● **Provided records**

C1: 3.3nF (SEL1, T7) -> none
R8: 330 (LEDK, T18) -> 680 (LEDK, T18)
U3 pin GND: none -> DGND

==

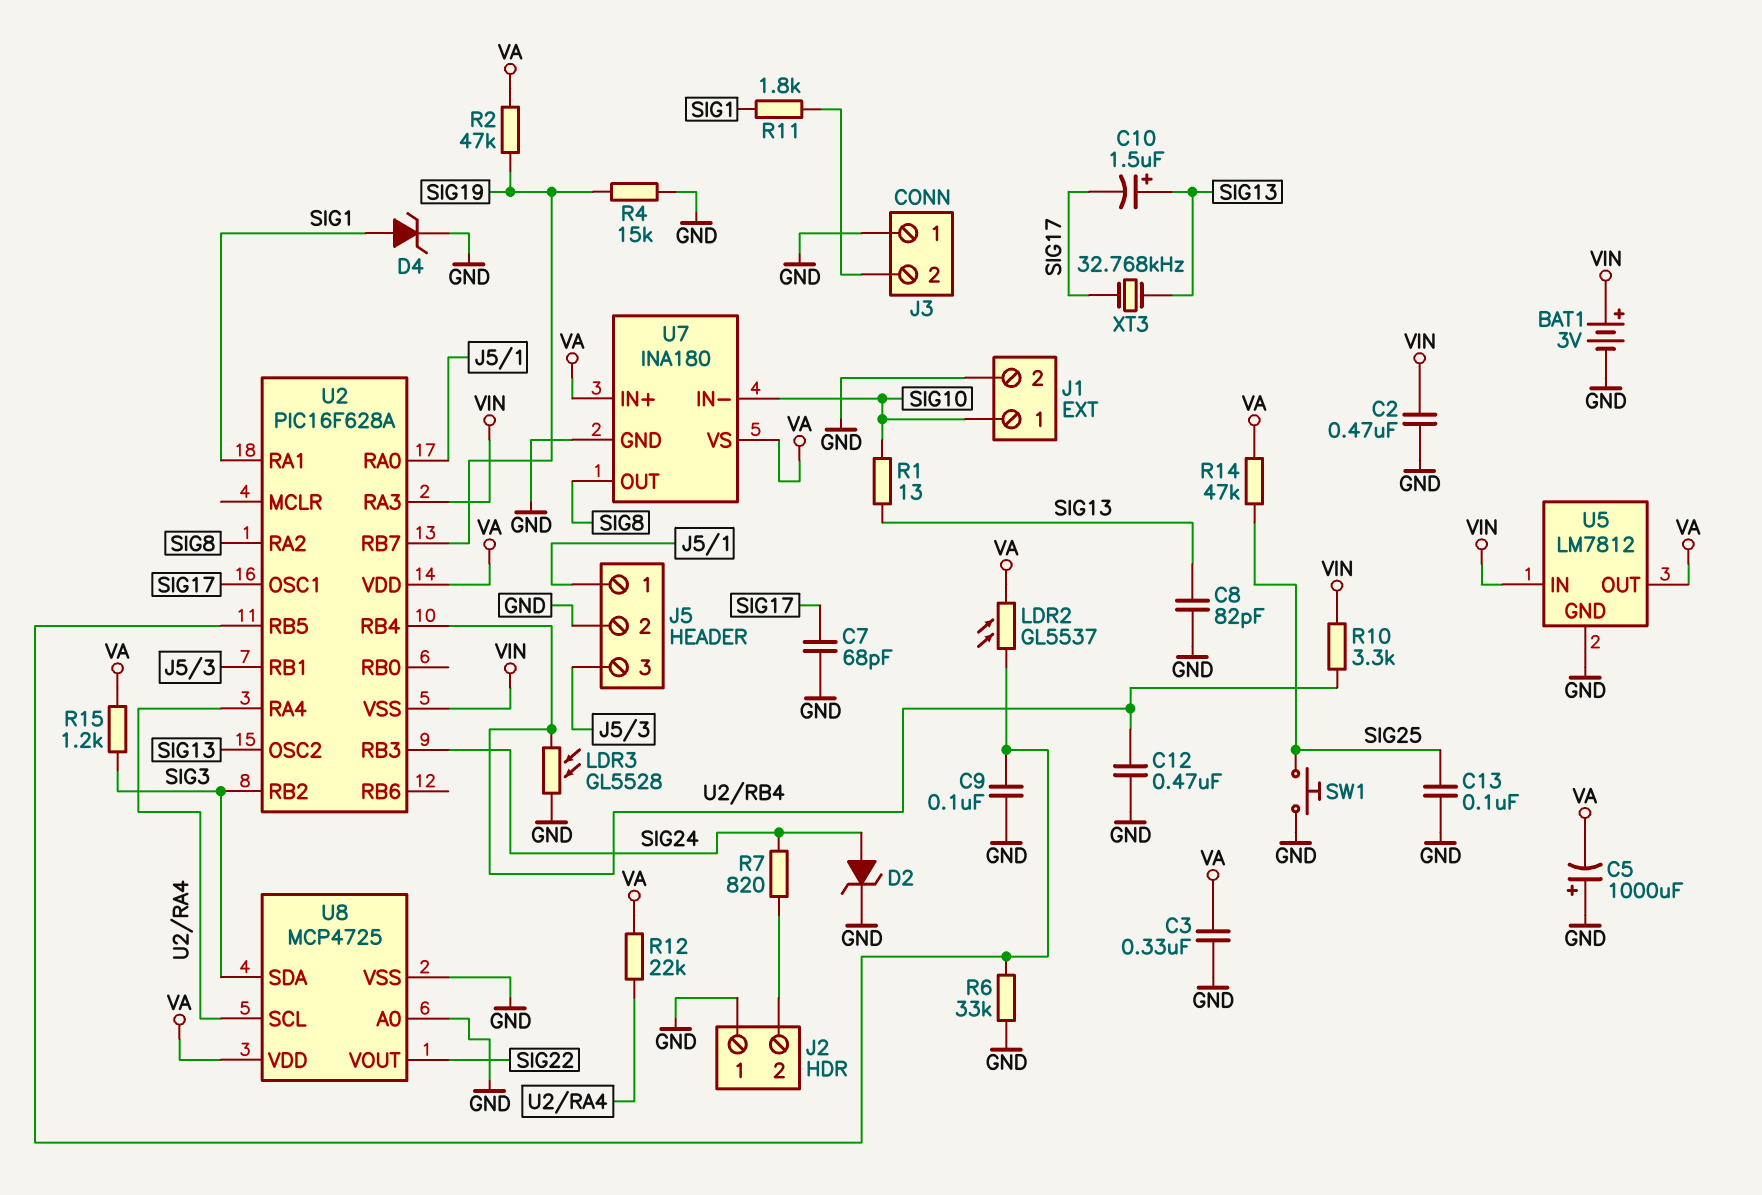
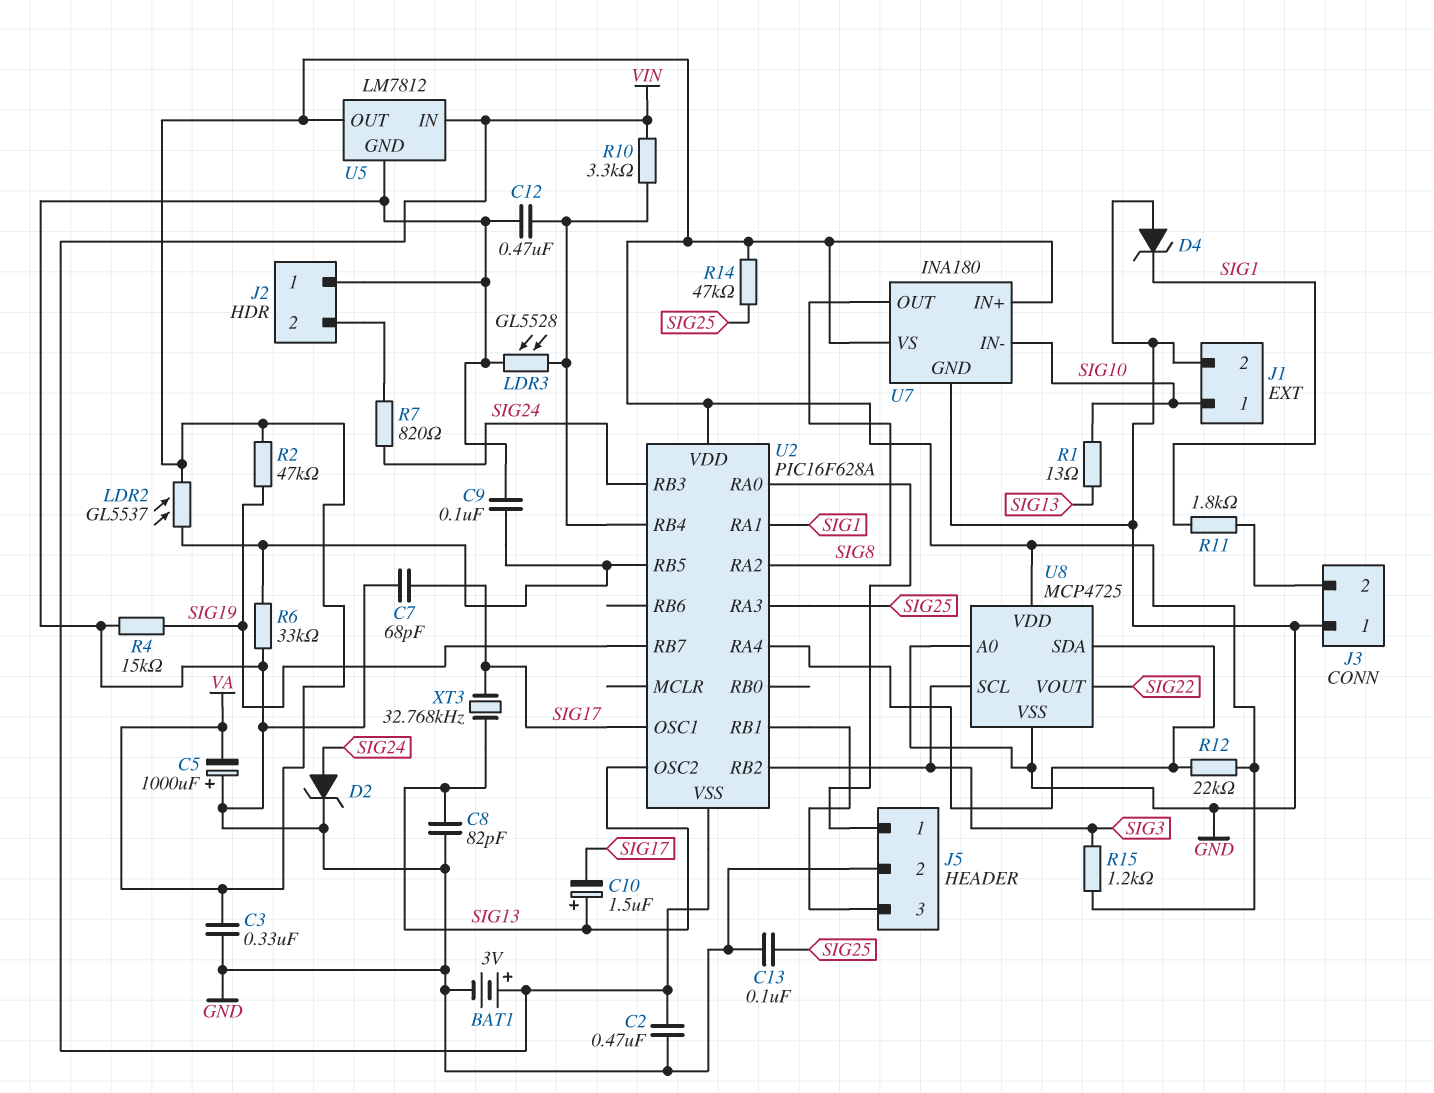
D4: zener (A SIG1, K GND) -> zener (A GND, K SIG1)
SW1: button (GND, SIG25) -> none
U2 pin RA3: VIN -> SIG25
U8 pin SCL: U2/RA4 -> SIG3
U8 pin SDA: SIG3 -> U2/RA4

* * *

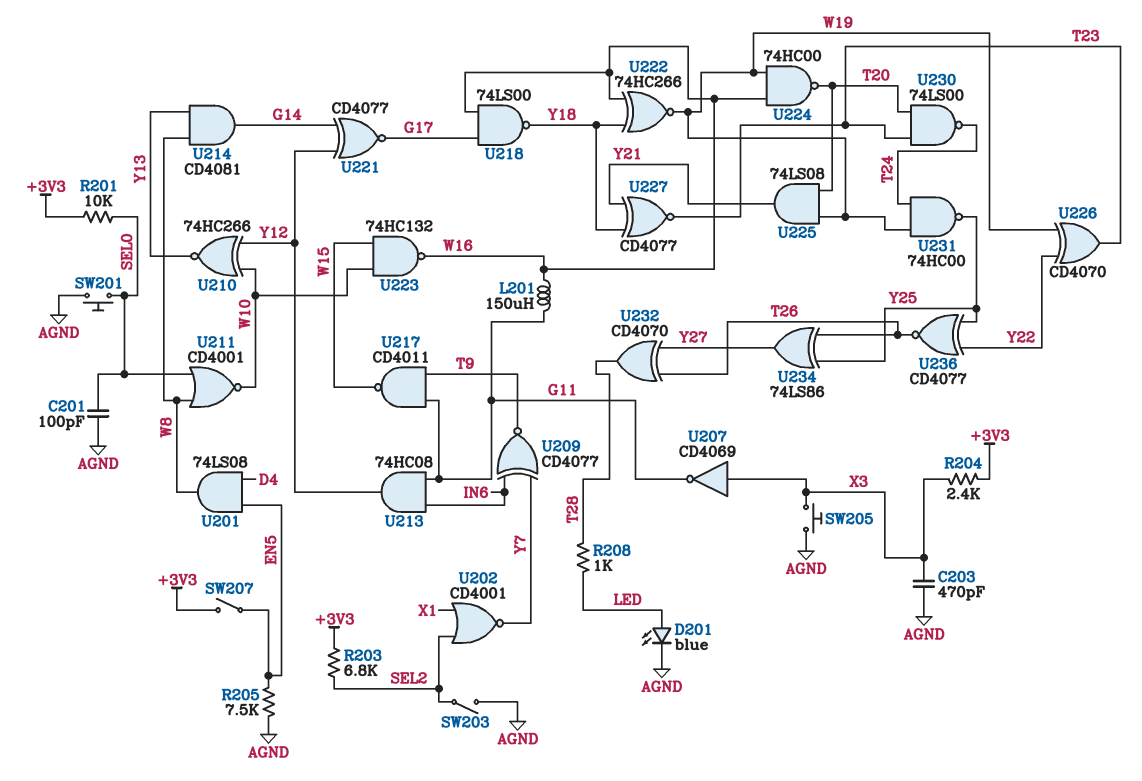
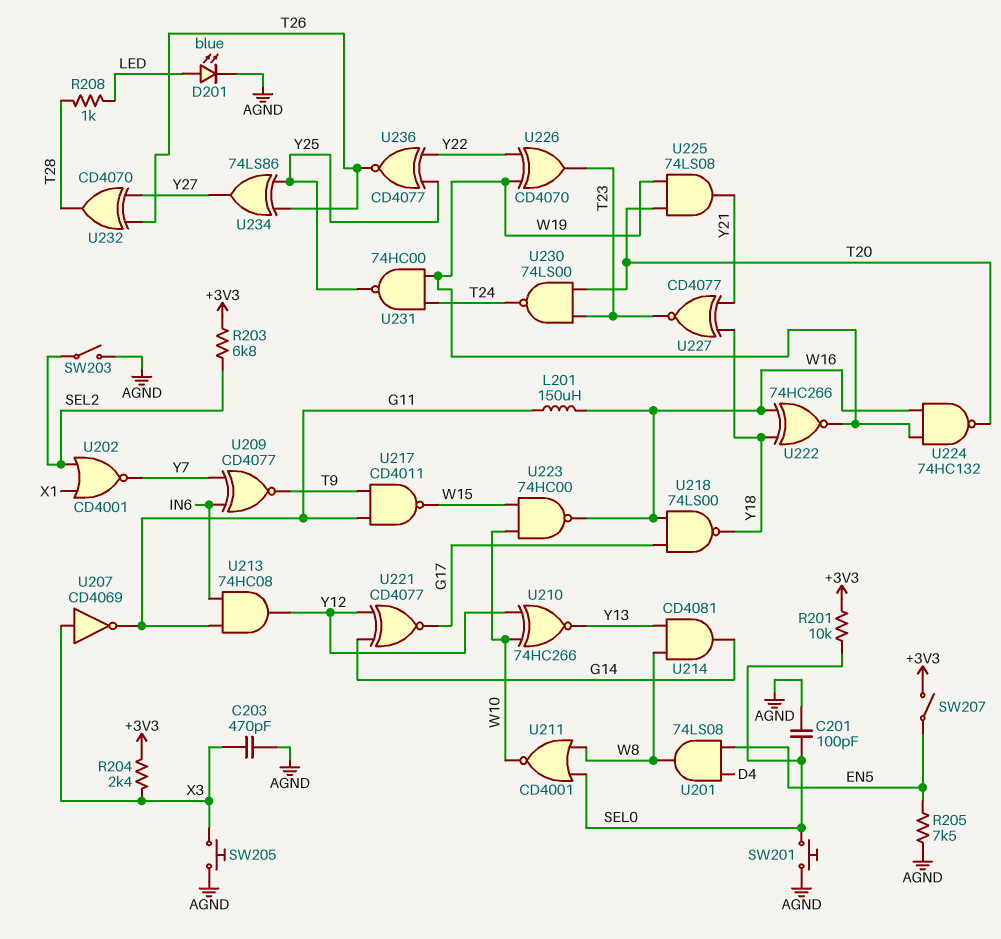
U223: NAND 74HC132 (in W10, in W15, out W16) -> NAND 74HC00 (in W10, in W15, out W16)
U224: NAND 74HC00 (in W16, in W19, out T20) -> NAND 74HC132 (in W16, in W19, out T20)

● **What is expected**
Within the entries above, find each line where "NAND" appears; copy every one.

● **Result below**
U223: NAND 74HC132 (in W10, in W15, out W16) -> NAND 74HC00 (in W10, in W15, out W16)
U224: NAND 74HC00 (in W16, in W19, out T20) -> NAND 74HC132 (in W16, in W19, out T20)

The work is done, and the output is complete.